* [RECORDS SUPPLIED]
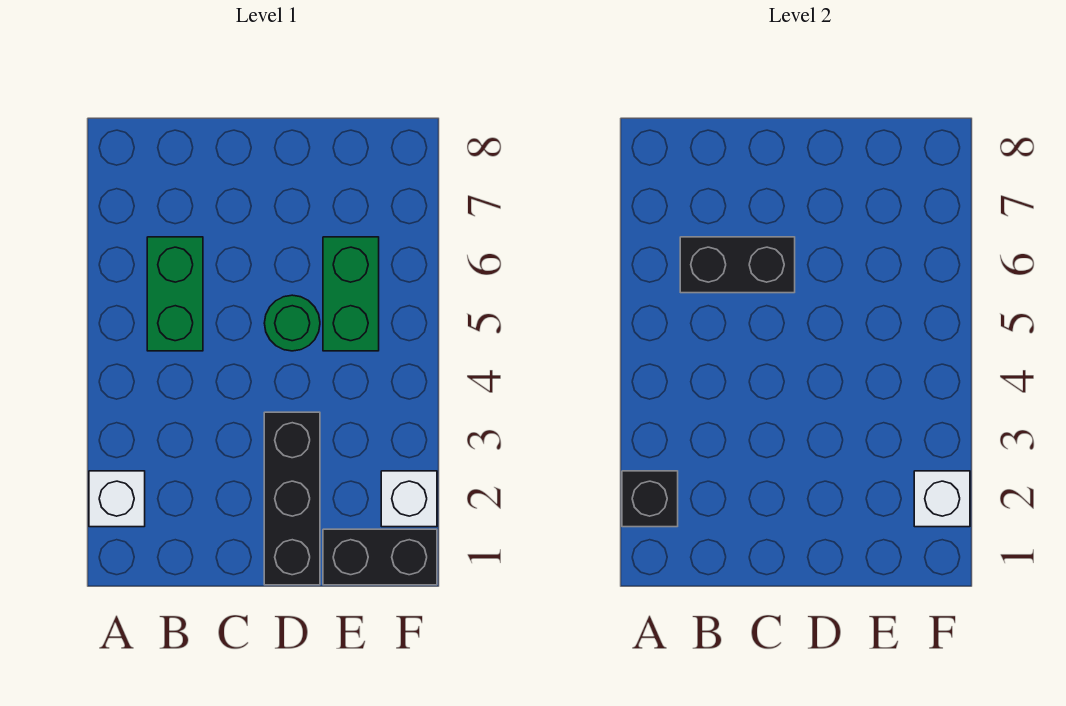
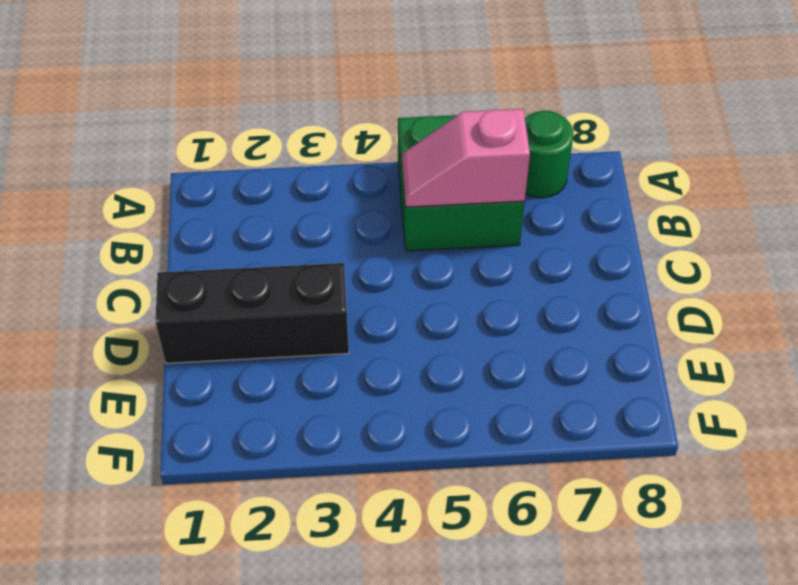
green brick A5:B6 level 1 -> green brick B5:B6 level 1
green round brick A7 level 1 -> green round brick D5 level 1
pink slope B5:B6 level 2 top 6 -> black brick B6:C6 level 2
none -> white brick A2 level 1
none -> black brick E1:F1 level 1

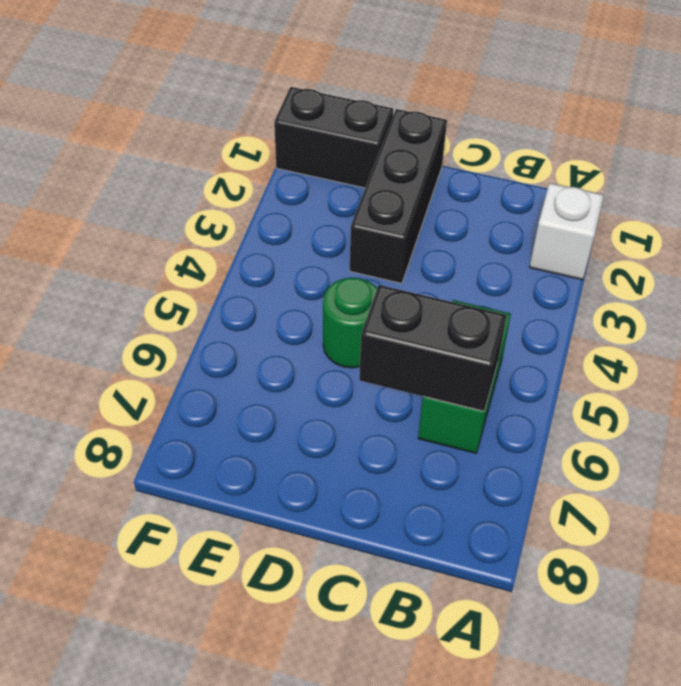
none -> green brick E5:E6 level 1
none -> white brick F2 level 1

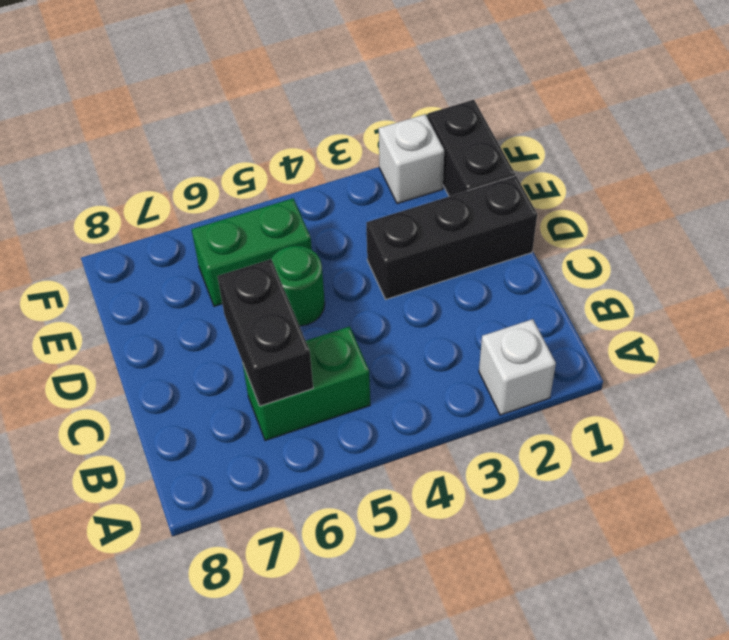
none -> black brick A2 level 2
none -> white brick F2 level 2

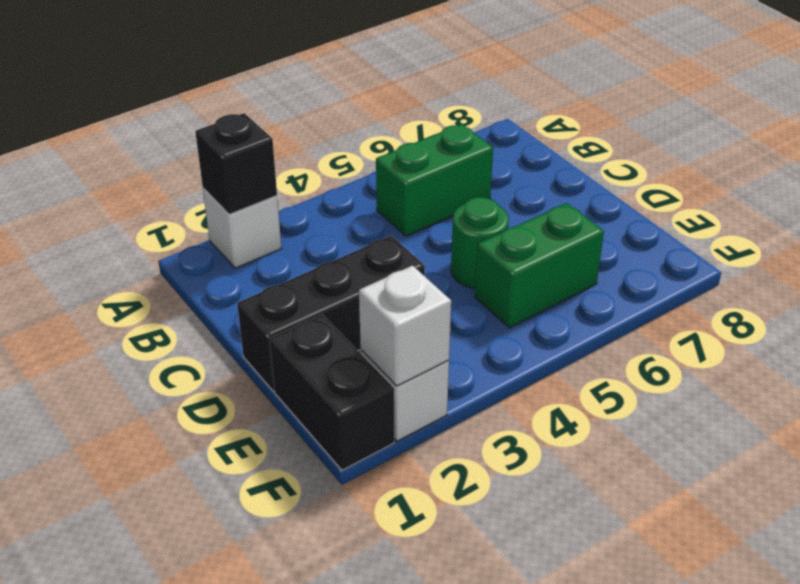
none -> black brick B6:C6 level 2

---

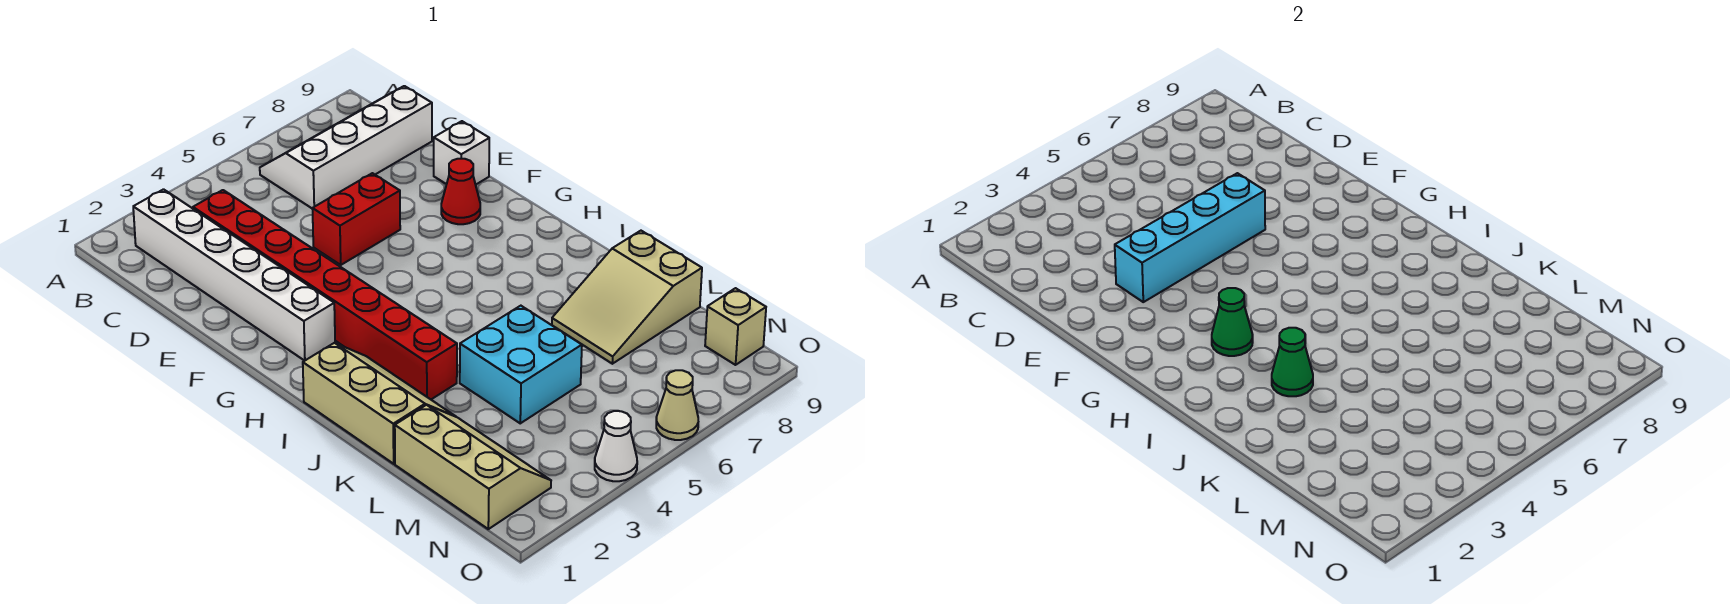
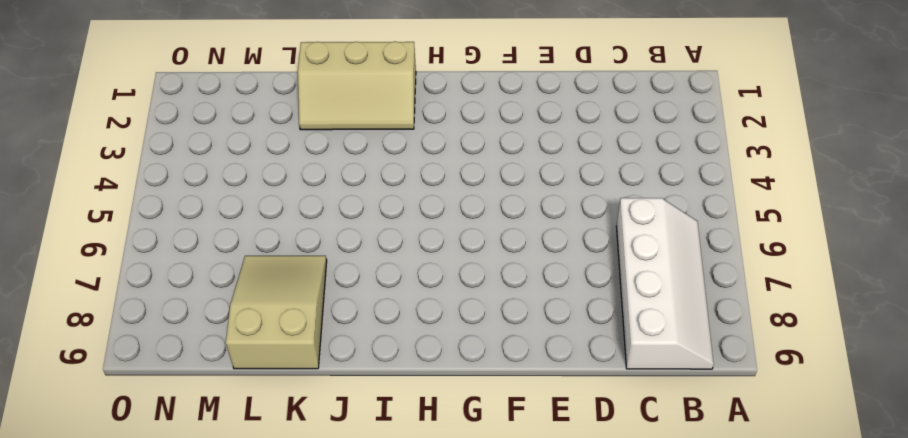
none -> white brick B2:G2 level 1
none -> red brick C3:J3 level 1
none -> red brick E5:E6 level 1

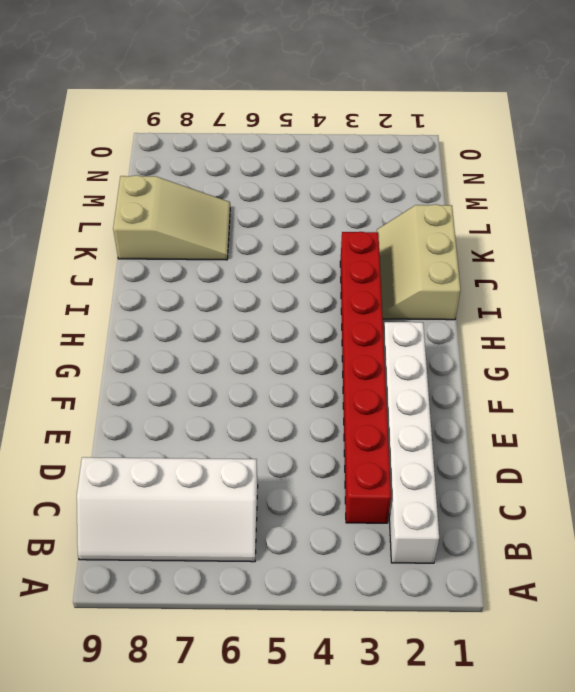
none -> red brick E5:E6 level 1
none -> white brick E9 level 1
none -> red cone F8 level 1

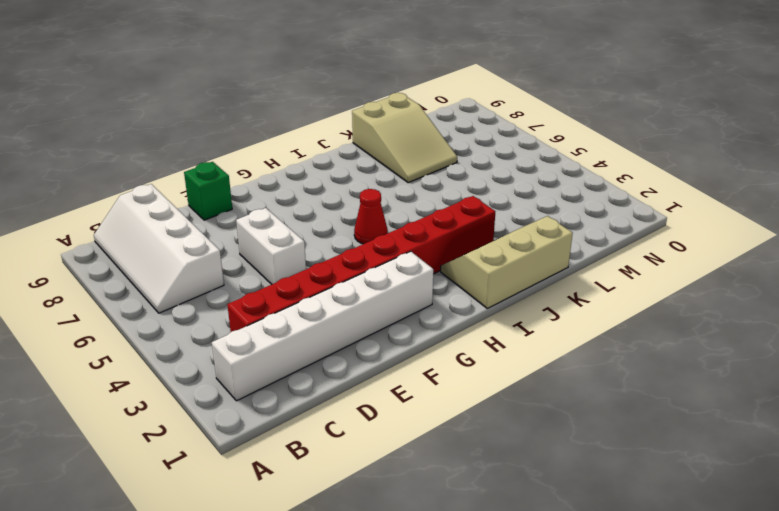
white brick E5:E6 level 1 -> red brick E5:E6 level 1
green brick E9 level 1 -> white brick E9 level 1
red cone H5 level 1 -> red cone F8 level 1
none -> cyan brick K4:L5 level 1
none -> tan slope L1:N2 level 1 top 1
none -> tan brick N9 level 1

==

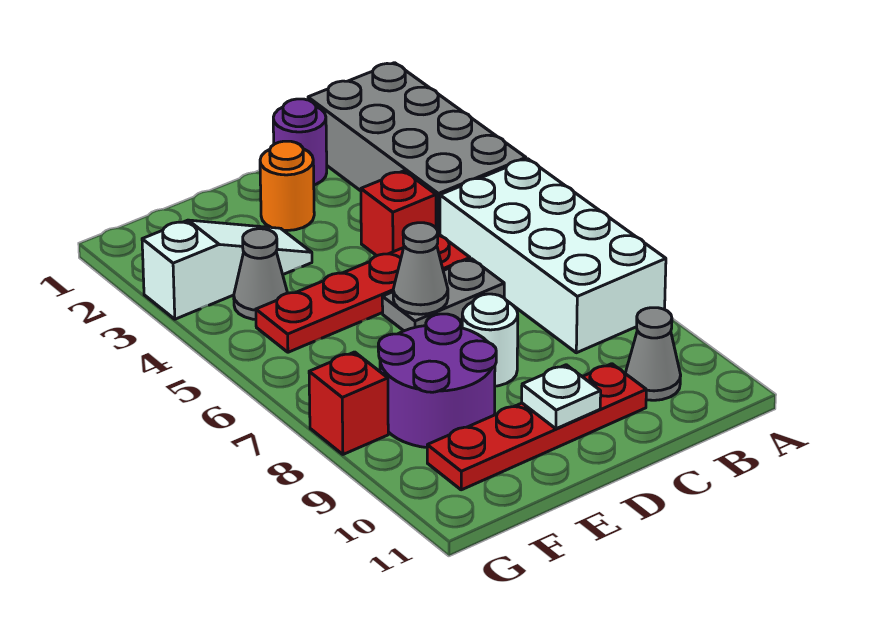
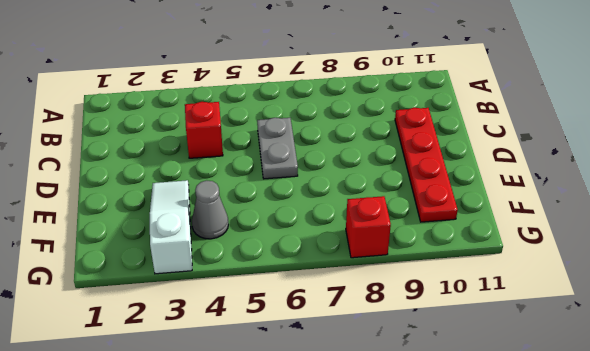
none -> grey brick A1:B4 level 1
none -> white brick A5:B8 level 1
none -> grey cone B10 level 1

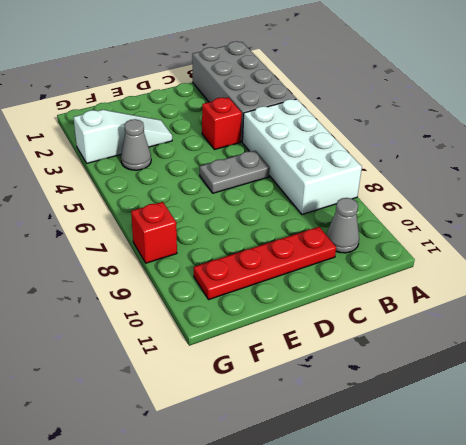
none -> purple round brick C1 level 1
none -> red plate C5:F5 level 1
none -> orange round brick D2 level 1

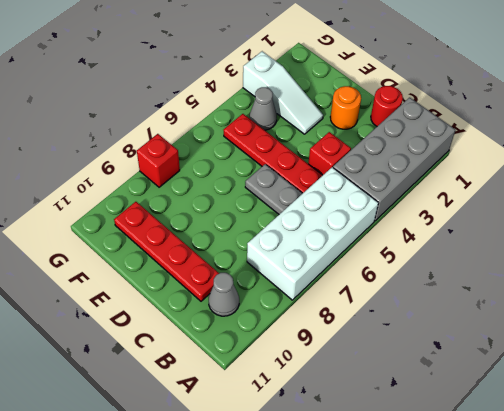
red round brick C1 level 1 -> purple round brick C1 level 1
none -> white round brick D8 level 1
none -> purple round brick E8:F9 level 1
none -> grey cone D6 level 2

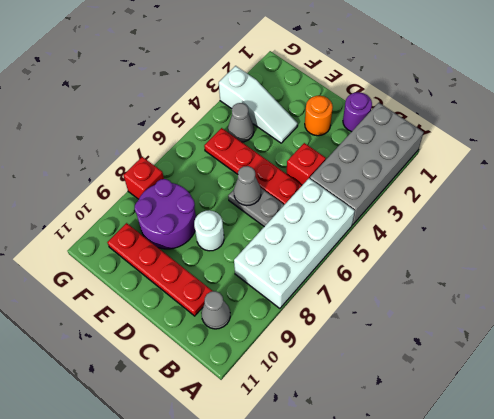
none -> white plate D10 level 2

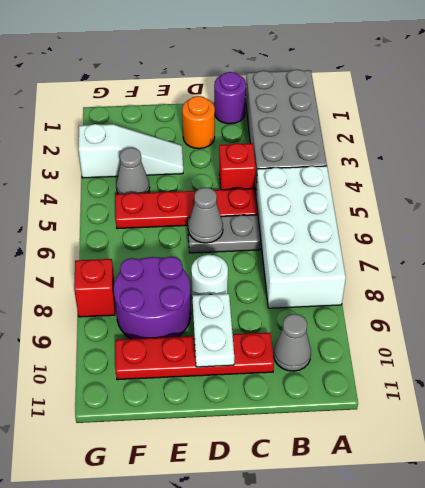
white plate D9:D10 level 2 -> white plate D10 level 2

* [EXERCISE OBJECTIVE] Lines from the one above containing "green round brick A7" down to the one containing "none -> black brick B6:C6 level 2" should be transcribed exactly, with both ends kept and no pictures.

* [ANSWER FOR THIS EXERCISE]
green round brick A7 level 1 -> green round brick D5 level 1
pink slope B5:B6 level 2 top 6 -> black brick B6:C6 level 2
none -> white brick A2 level 1
none -> black brick E1:F1 level 1

none -> green brick E5:E6 level 1
none -> white brick F2 level 1

none -> black brick A2 level 2
none -> white brick F2 level 2

none -> black brick B6:C6 level 2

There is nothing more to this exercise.